Before copying, set aside the pictures; then restate exactly the lines from the one with "(535, 274) = (438, 317): brown" through the last line of the records.
^^^^
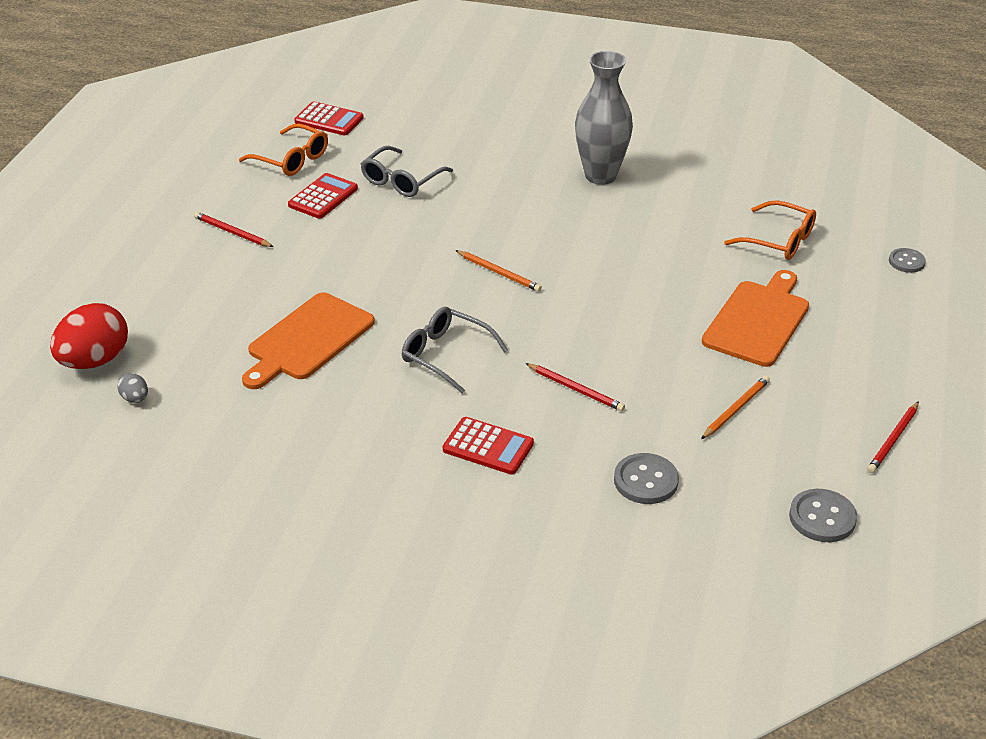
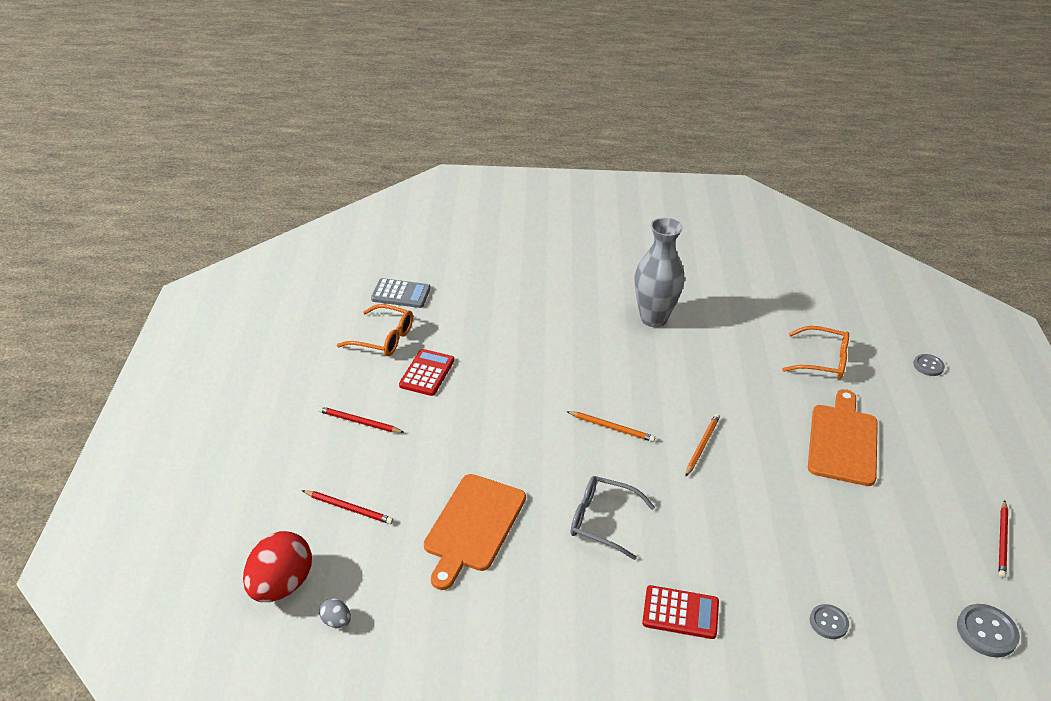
camera: 15 degrees left, 0 degrees up
(329, 120) = (401, 294): red calculator -> grey calculator
(401, 181) = (489, 347): grey glasses -> none
(576, 389) = (728, 537): red pencil -> red pencil (349, 508)
(645, 481) = (828, 622): grey button -> grey button, size x0.66
(735, 409) = (866, 533): orange pencil -> orange pencil (702, 445)

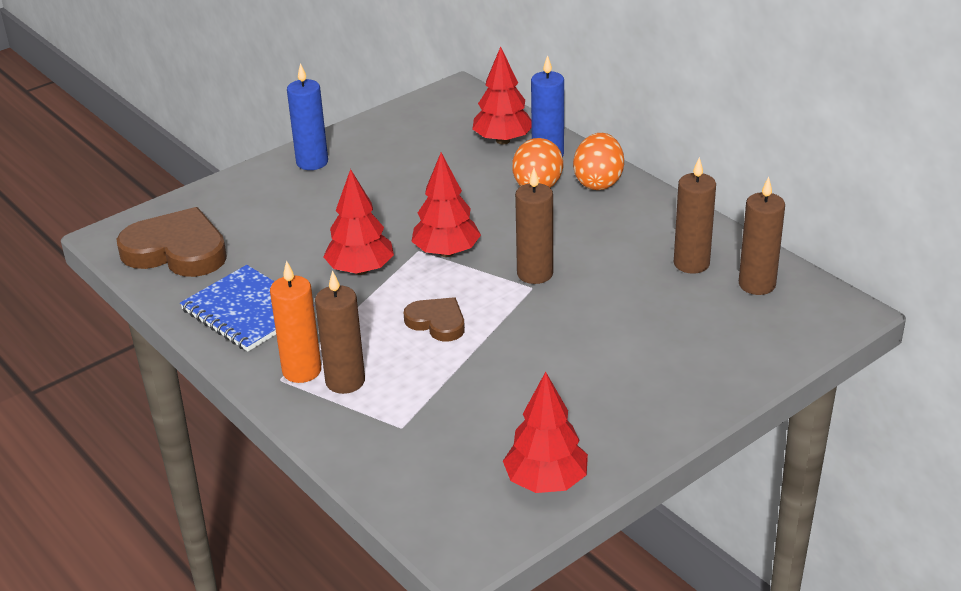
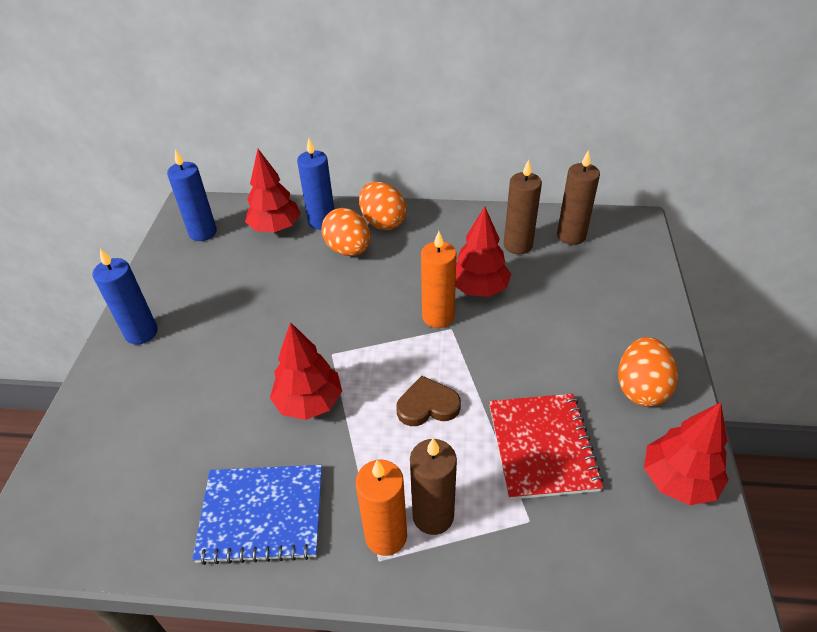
camera: 45 degrees left, 10 degrees up
(177, 251) = (112, 503): brown heart -> none
(442, 115) = (203, 232): none -> blue candle
(446, 252) = (354, 341): red tree -> red tree (479, 288)
(479, 397) = (542, 447): none -> red notebook
(535, 274) = (438, 317): brown candle -> orange candle
(619, 417) = (640, 388): none -> orange egg

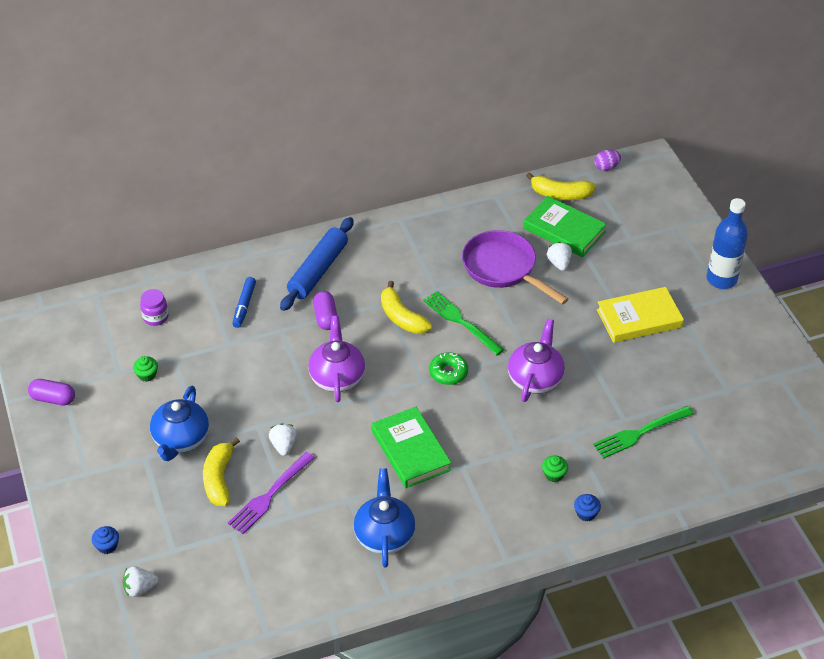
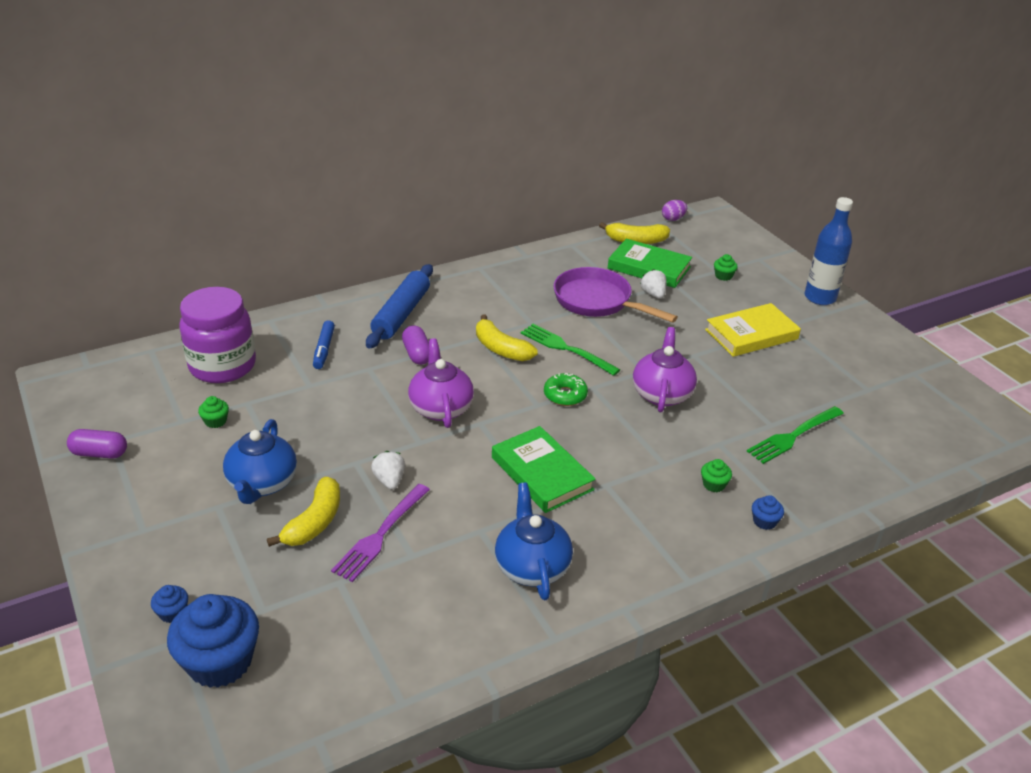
camera: 10 degrees left, 10 degrees down
(140, 588) = (220, 662): white strawberry -> blue cupcake
(155, 317) = (222, 366): purple jar -> purple jar, size x2.24
(219, 479) = (314, 522): yellow banana -> yellow banana turned 150 degrees counterclockwise
(634, 245) = (723, 276): none -> green cupcake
^^^^
FINAL ANSWER:
(535, 274) = (438, 317): brown candle -> orange candle
(619, 417) = (640, 388): none -> orange egg

camera: 10 degrees left, 10 degrees down
(140, 588) = (220, 662): white strawberry -> blue cupcake
(155, 317) = (222, 366): purple jar -> purple jar, size x2.24
(219, 479) = (314, 522): yellow banana -> yellow banana turned 150 degrees counterclockwise
(634, 245) = (723, 276): none -> green cupcake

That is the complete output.